In the material below, how many lines contain "right"? Answer with the number alone.

# [DATA FOR THIS EXERCISE]

◆ ◆ ◆ ◆ ◆ ◆ ◆

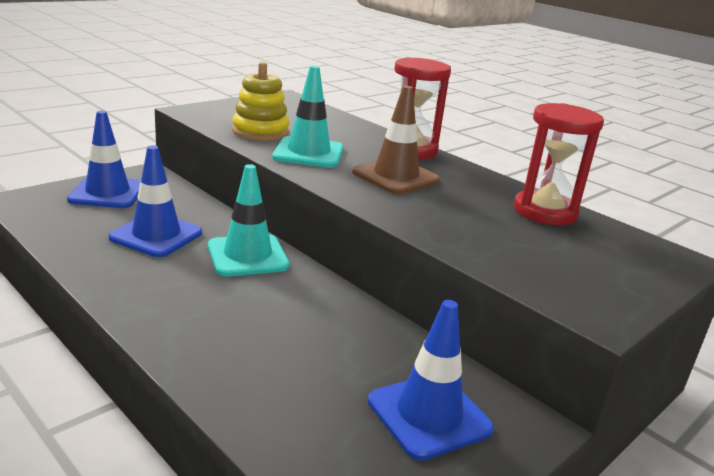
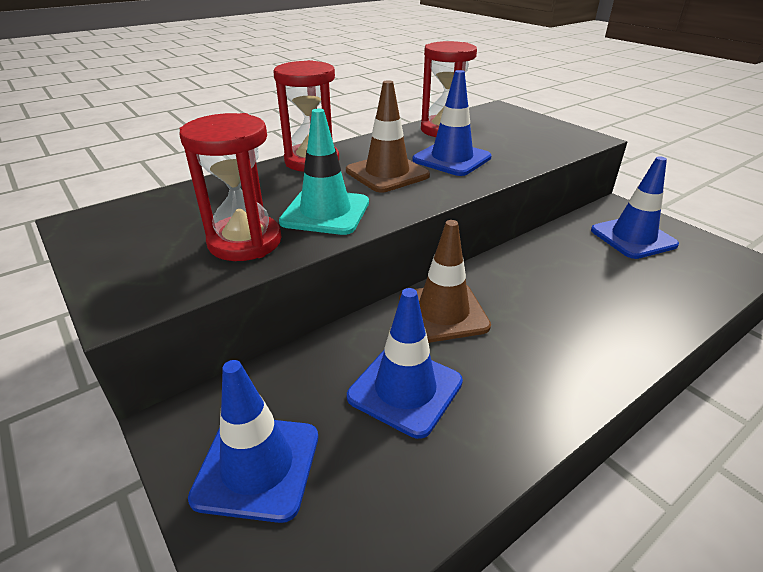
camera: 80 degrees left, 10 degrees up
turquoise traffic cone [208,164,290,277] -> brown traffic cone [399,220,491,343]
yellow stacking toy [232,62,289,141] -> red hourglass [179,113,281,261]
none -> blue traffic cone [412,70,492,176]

◆ ◆ ◆ ◆ ◆ ◆ ◆

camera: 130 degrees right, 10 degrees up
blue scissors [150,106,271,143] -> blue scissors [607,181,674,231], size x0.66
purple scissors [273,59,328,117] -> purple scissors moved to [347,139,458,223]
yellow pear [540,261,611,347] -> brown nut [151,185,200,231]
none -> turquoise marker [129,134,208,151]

◆ ◆ ◆ ◆ ◆ ◆ ◆

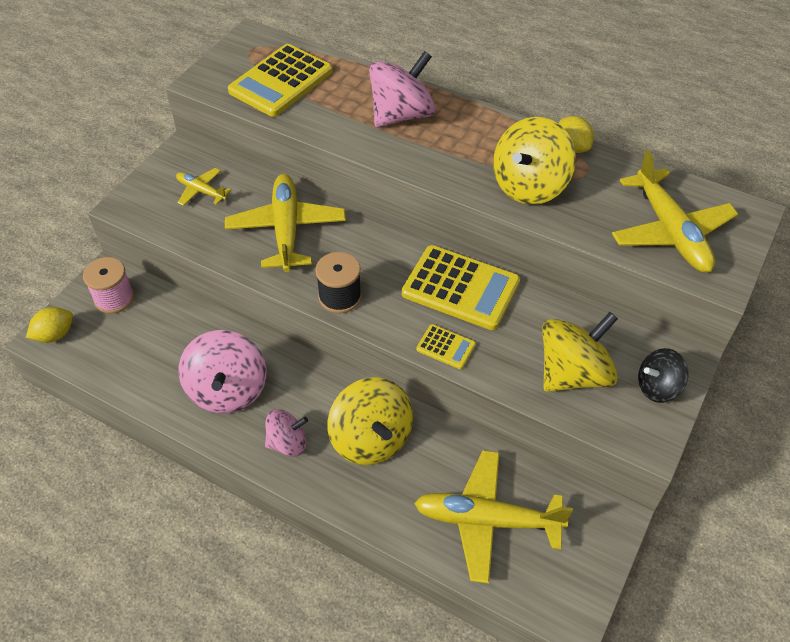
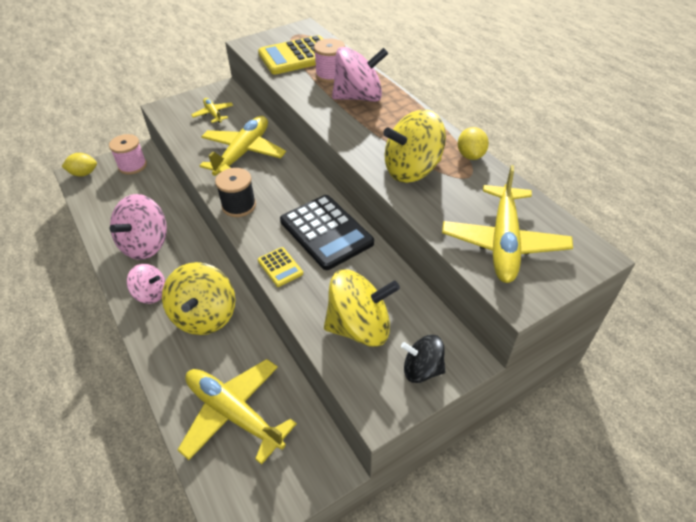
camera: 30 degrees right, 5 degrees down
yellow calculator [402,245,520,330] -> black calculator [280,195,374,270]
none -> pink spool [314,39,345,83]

◆ ◆ ◆ ◆ ◆ ◆ ◆

# [RESULT]
2